[Data excerpts Boundary: Start]
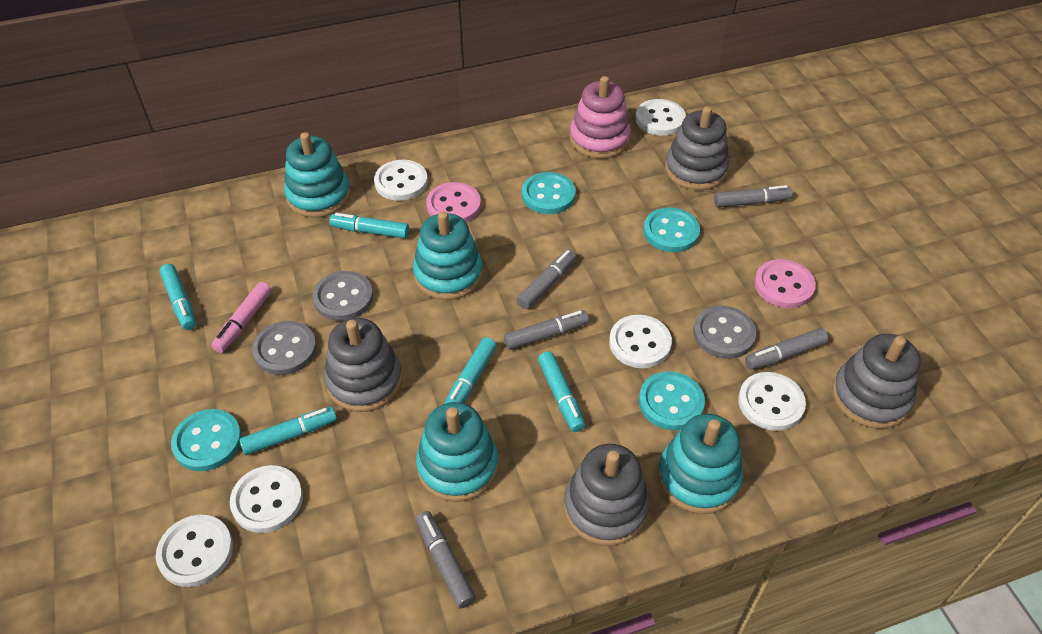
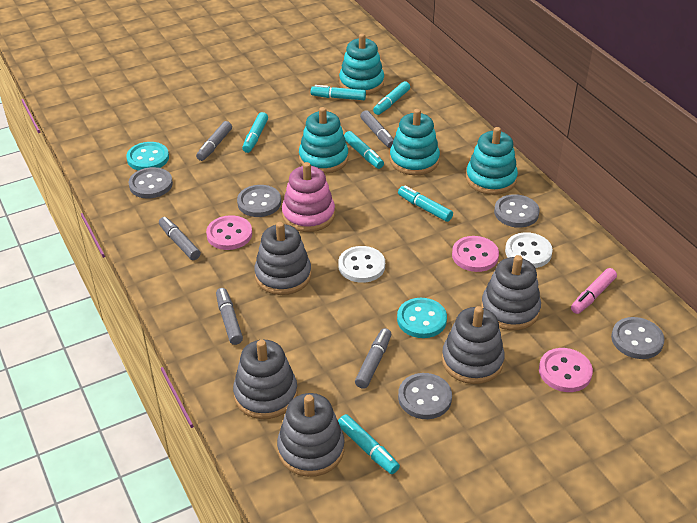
grey button: 3 -> 5
grey stacking toy: 4 -> 5
pink button: 2 -> 3
turquoise button: 4 -> 2
turquoise marker: 5 -> 6
white button: 6 -> 2

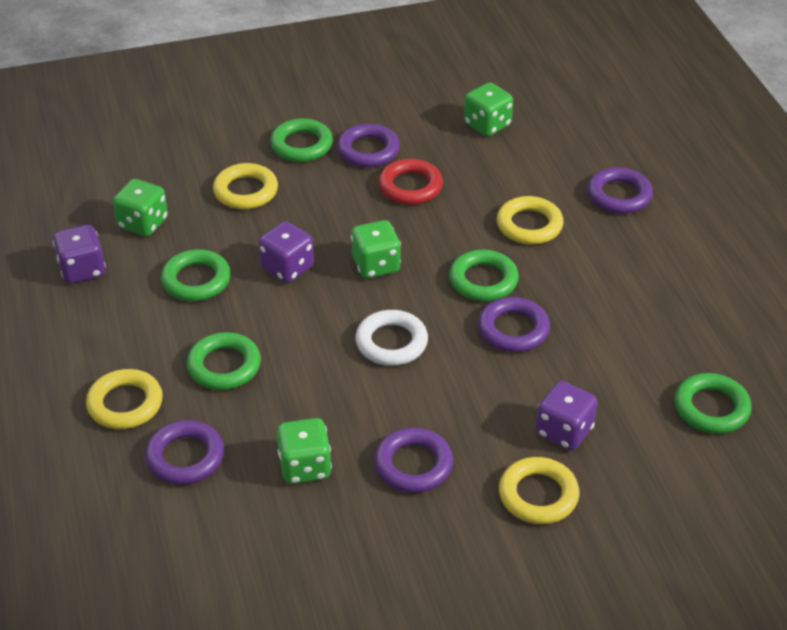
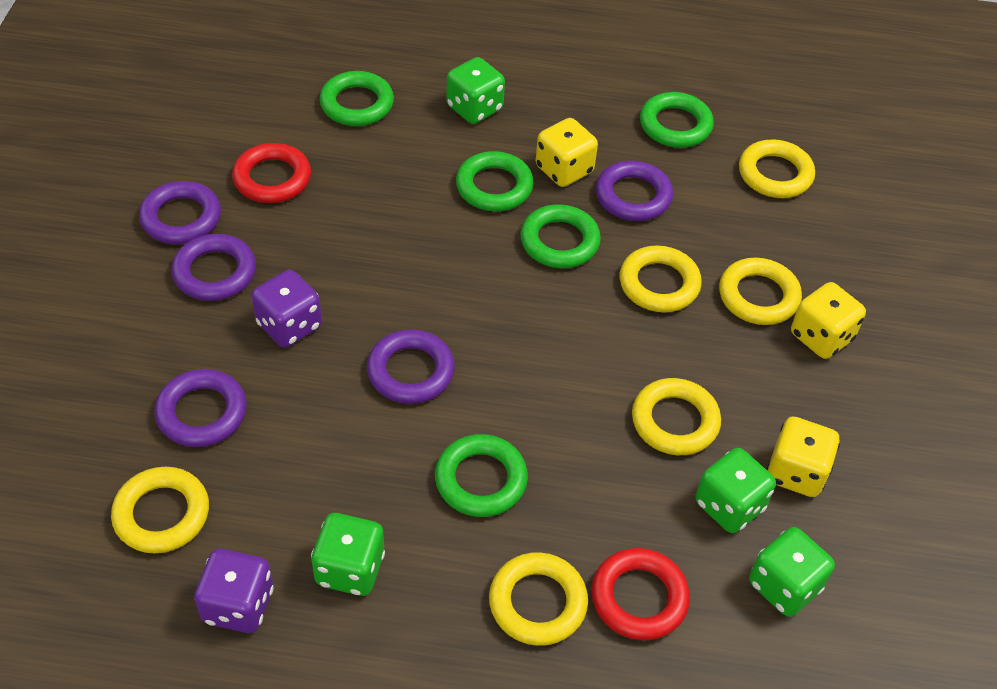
purple dice: 3 -> 2
red ring: 1 -> 2
white ring: 1 -> 0
yellow dice: 0 -> 3
yellow ring: 4 -> 6

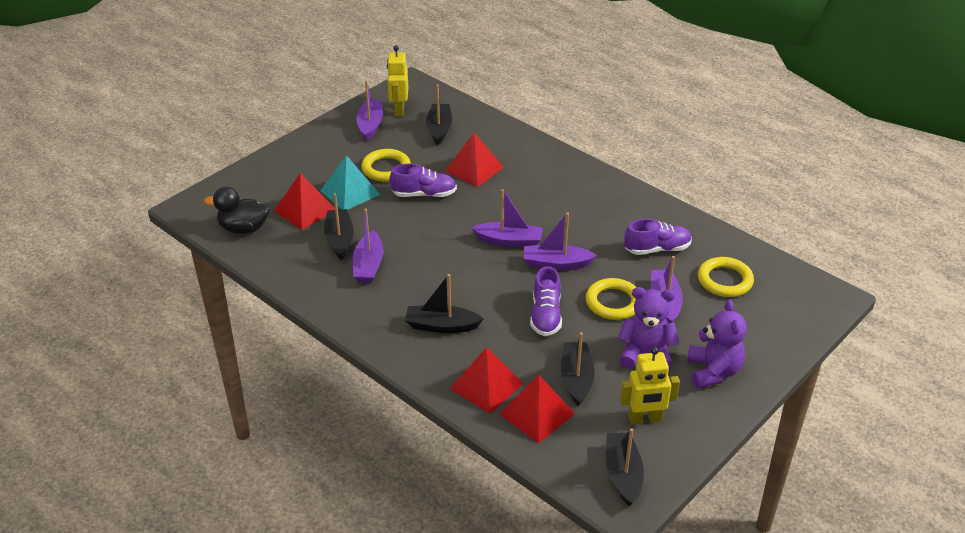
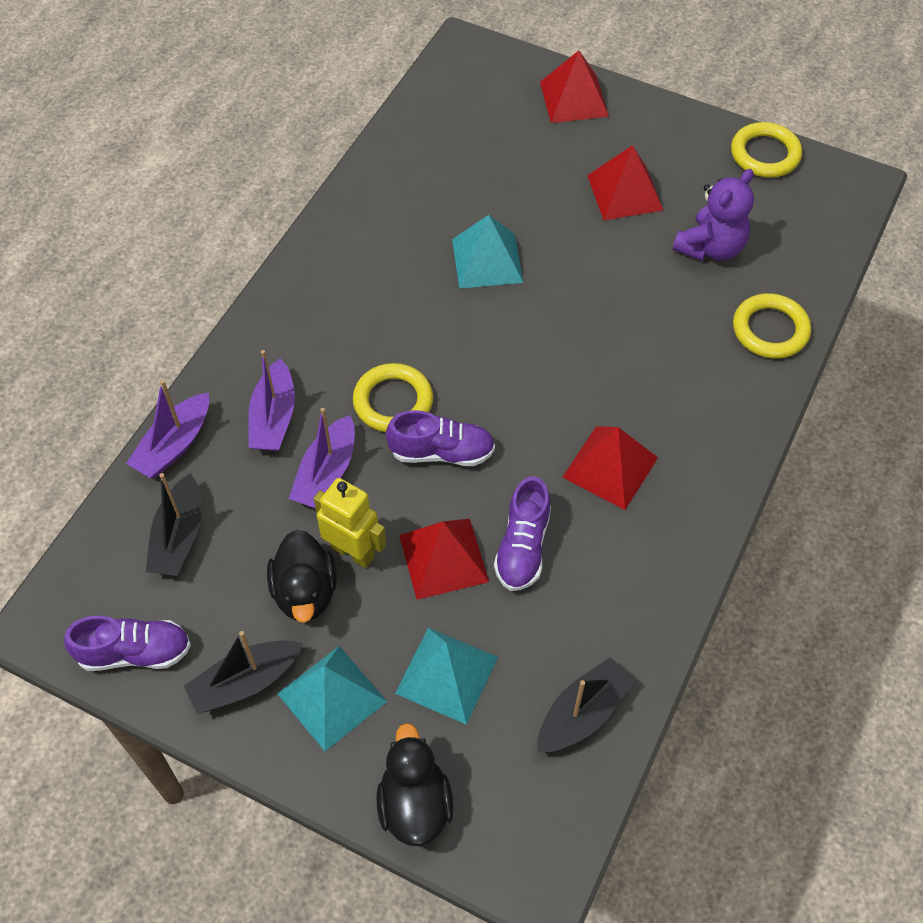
black boat: 5 -> 3
black duck: 1 -> 2
purple boat: 5 -> 3
purple teddy bear: 2 -> 1
turquoise pyramid: 1 -> 3
yellow robot: 2 -> 1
[Data excerpts Boundary: End]
** Instructions for the task **
Which lines of the records above contain the word "ring"? Copy each of them.

** Result of this task **
red ring: 1 -> 2
white ring: 1 -> 0
yellow ring: 4 -> 6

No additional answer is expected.